***** EXERCISE DATA *****

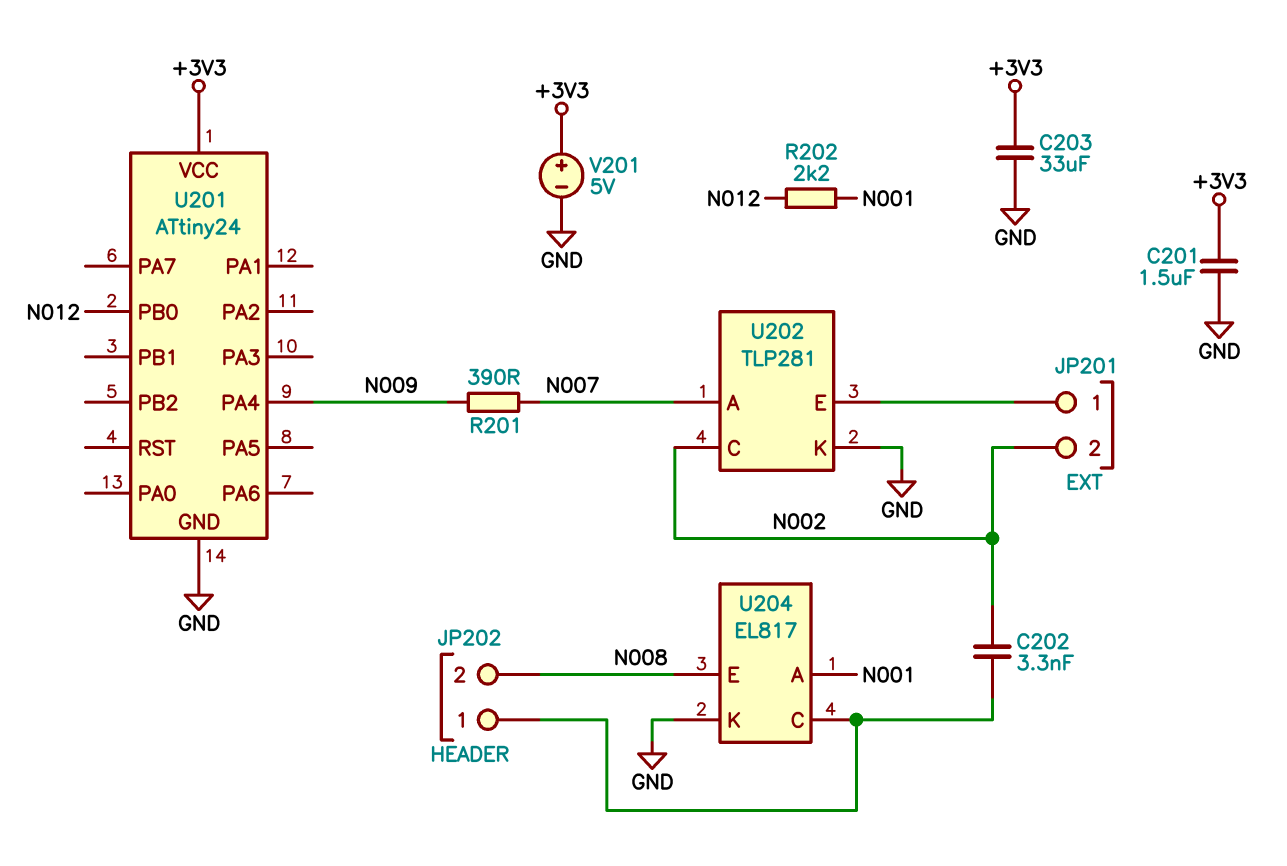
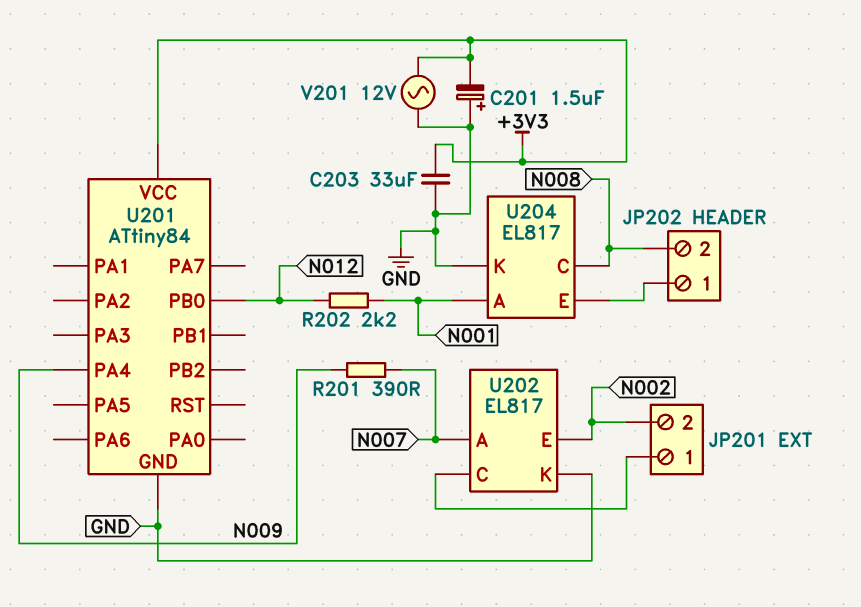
C201: 1.5uF (+3V3, GND) -> 1.5uF (plus GND, minus +3V3)
C202: 3.3nF (JP202/1, N002) -> none
U201: ATtiny24 -> ATtiny84
U202: TLP281 -> EL817
U202 pin C: N002 -> JP201/1
U202 pin E: JP201/1 -> N002
U204 pin C: JP202/1 -> N008
U204 pin E: N008 -> JP202/1
V201: 5V (plus +3V3, minus GND) -> AC 12V (+3V3, GND)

*****

• **ABOUT THIS EXERCISE**: The line with "U201: ATtiny24 -> ATtiny84" and every line after it up to the end of the entries: output those exactly, and only those.

• **OUTPUT BELOW**:
U201: ATtiny24 -> ATtiny84
U202: TLP281 -> EL817
U202 pin C: N002 -> JP201/1
U202 pin E: JP201/1 -> N002
U204 pin C: JP202/1 -> N008
U204 pin E: N008 -> JP202/1
V201: 5V (plus +3V3, minus GND) -> AC 12V (+3V3, GND)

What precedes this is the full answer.